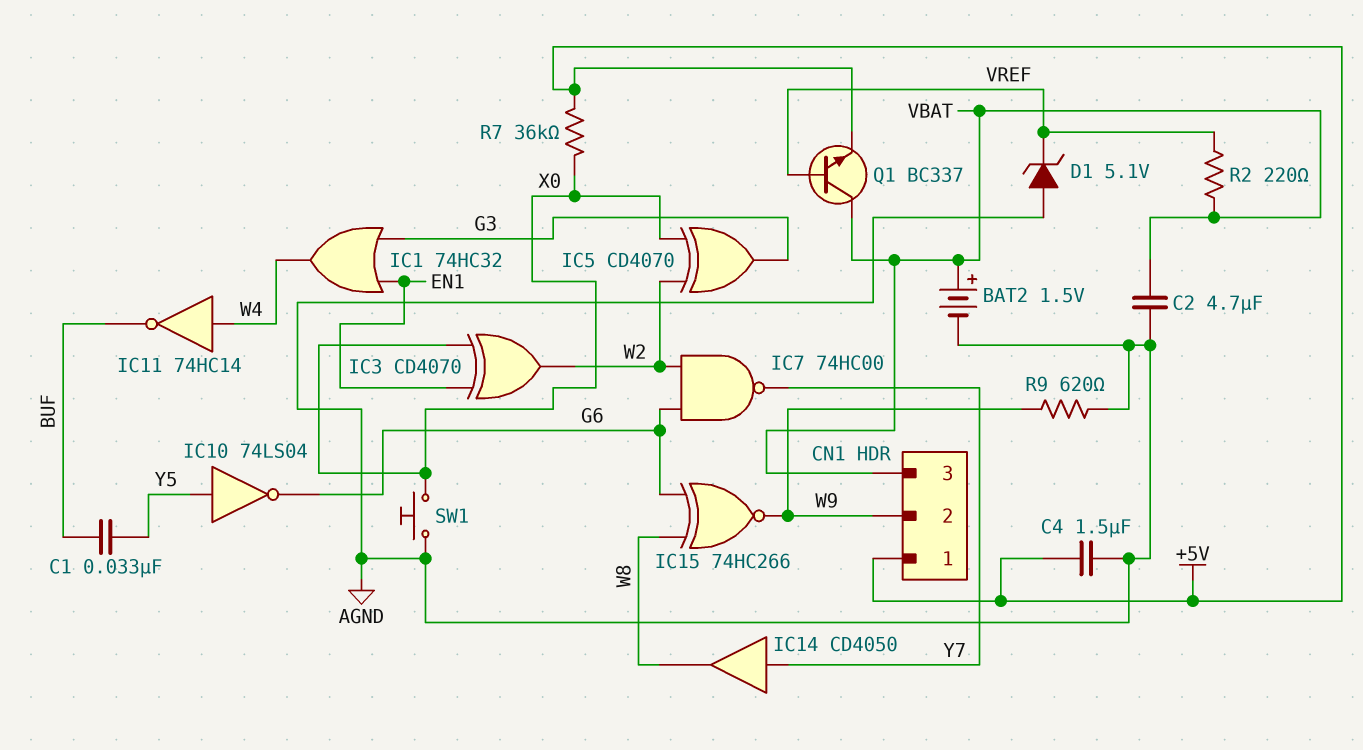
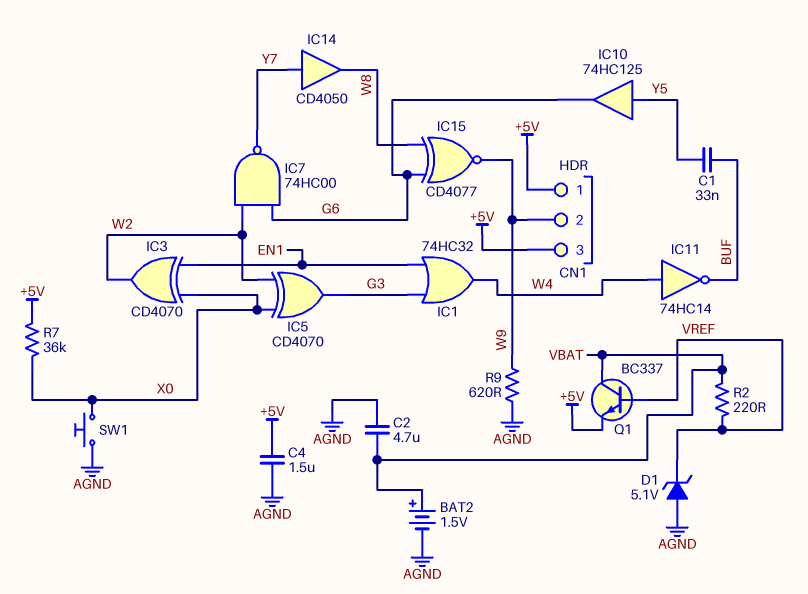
CN1 pin 3: VBAT -> +5V
IC10: NOT 74LS04 (in Y5, out G6) -> buffer 74HC125 (in Y5, out G6)
IC15: XNOR 74HC266 (in G6, in W8, out W9) -> XNOR CD4077 (in G6, in W8, out W9)

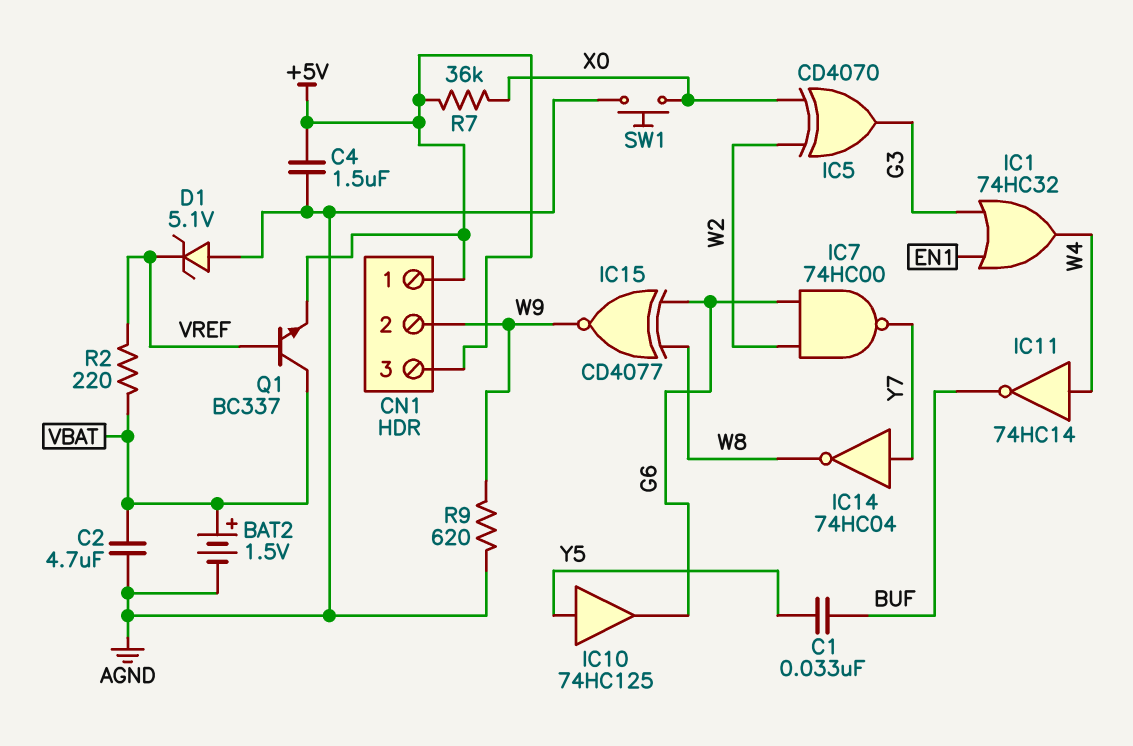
IC3: XOR CD4070 (in EN1, in X0, out W2) -> none
IC14: buffer CD4050 (in Y7, out W8) -> NOT 74HC04 (in Y7, out W8)

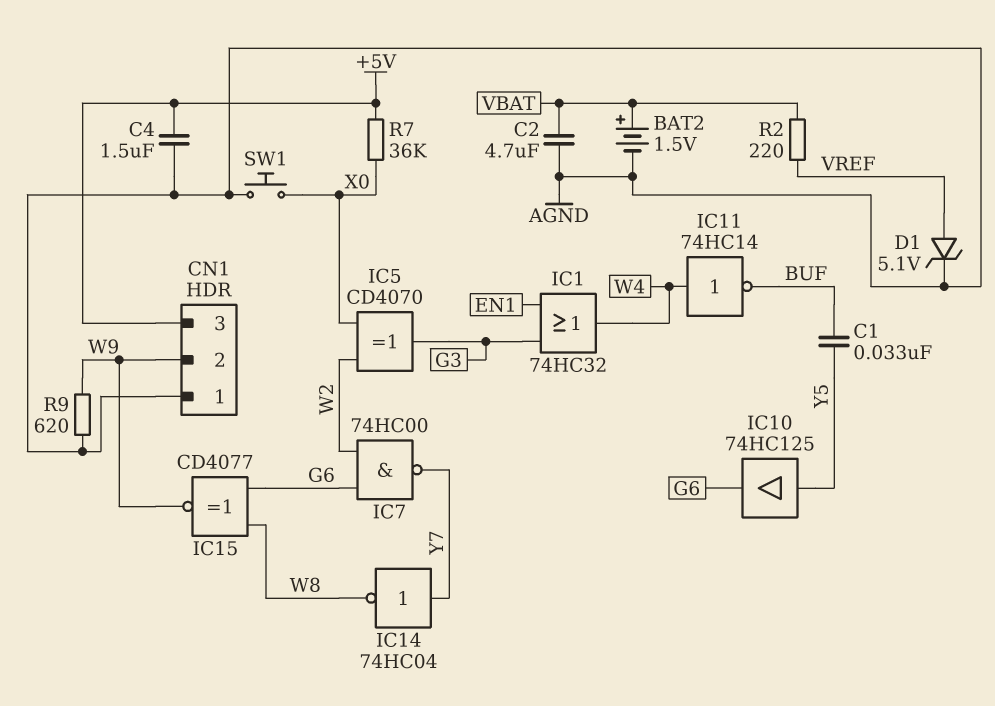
CN1 pin 1: +5V -> AGND
D1: zener 5.1V (A AGND, K VREF) -> zener 5.1V (A VREF, K AGND)
Q1: NPN BC337 (B VREF, C VBAT, E +5V) -> none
------------------------------------------------------------------------
§ **THE TASK**
Leave the pictures out, then print every entry exactly as it reads.

§ **EXERCISE RESPONSE**
CN1 pin 3: VBAT -> +5V
IC10: NOT 74LS04 (in Y5, out G6) -> buffer 74HC125 (in Y5, out G6)
IC15: XNOR 74HC266 (in G6, in W8, out W9) -> XNOR CD4077 (in G6, in W8, out W9)

IC3: XOR CD4070 (in EN1, in X0, out W2) -> none
IC14: buffer CD4050 (in Y7, out W8) -> NOT 74HC04 (in Y7, out W8)

CN1 pin 1: +5V -> AGND
D1: zener 5.1V (A AGND, K VREF) -> zener 5.1V (A VREF, K AGND)
Q1: NPN BC337 (B VREF, C VBAT, E +5V) -> none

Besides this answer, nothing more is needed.